**Task prompt:**
Only one stretch of the records below is wanted: the lines from the one holding "none -> yellow lamp [382,212,438,287]" through the one holding "blue donut [979,229,1031,263]". Return it exactly, both ends included.

**Object state change records:**

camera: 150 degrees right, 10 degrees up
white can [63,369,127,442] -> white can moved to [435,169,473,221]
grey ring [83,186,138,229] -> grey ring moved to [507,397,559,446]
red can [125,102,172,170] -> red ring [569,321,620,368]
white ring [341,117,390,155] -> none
* * *
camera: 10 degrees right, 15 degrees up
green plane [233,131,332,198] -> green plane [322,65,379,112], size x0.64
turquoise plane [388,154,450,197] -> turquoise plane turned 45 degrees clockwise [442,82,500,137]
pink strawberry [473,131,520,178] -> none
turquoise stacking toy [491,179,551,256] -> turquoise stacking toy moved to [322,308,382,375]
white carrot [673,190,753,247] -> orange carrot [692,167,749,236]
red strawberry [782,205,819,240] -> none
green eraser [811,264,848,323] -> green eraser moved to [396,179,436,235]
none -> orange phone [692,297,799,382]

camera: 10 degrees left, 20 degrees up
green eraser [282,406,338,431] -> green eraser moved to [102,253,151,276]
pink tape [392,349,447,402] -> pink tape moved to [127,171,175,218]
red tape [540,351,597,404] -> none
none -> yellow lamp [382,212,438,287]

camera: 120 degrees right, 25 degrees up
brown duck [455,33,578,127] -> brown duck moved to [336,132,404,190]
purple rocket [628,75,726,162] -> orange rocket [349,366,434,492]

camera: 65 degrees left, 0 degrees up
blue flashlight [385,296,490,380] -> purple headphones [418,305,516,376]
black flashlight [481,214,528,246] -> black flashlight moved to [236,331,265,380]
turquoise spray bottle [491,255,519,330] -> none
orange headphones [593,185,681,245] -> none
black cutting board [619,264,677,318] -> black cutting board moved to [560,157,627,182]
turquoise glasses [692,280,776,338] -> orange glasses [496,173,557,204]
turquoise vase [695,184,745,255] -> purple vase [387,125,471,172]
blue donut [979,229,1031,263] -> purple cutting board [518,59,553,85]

**Task output:**
none -> yellow lamp [382,212,438,287]

camera: 120 degrees right, 25 degrees up
brown duck [455,33,578,127] -> brown duck moved to [336,132,404,190]
purple rocket [628,75,726,162] -> orange rocket [349,366,434,492]

camera: 65 degrees left, 0 degrees up
blue flashlight [385,296,490,380] -> purple headphones [418,305,516,376]
black flashlight [481,214,528,246] -> black flashlight moved to [236,331,265,380]
turquoise spray bottle [491,255,519,330] -> none
orange headphones [593,185,681,245] -> none
black cutting board [619,264,677,318] -> black cutting board moved to [560,157,627,182]
turquoise glasses [692,280,776,338] -> orange glasses [496,173,557,204]
turquoise vase [695,184,745,255] -> purple vase [387,125,471,172]
blue donut [979,229,1031,263] -> purple cutting board [518,59,553,85]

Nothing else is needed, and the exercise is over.